_WORK INSTRUCTION:_
Would you repeat the whole listing exactly, pictures excluded?

--- THE DATA Enclosed Below ---

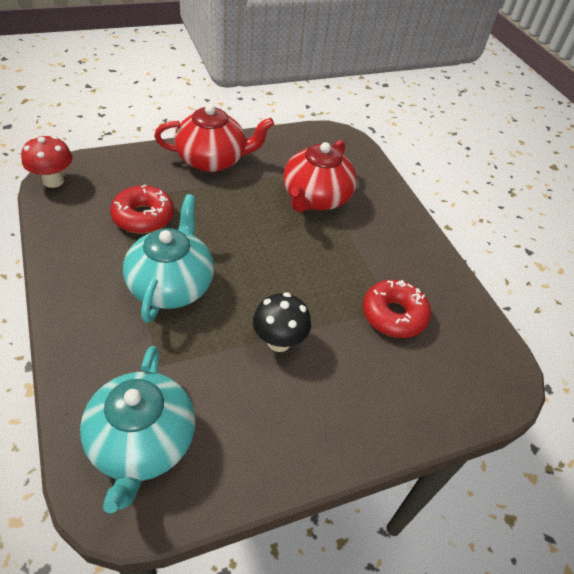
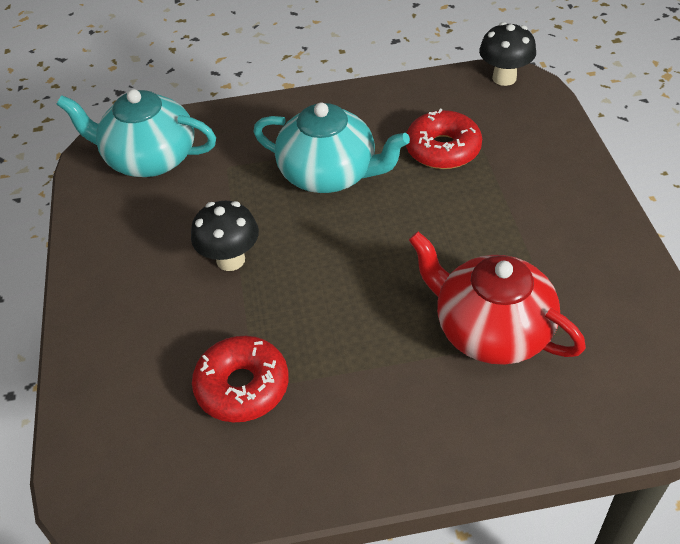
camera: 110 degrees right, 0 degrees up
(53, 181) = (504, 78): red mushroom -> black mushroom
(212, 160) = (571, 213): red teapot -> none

--- End of Enclosed THE DATA ---

_ANSWER BELOW:_
camera: 110 degrees right, 0 degrees up
(53, 181) = (504, 78): red mushroom -> black mushroom
(212, 160) = (571, 213): red teapot -> none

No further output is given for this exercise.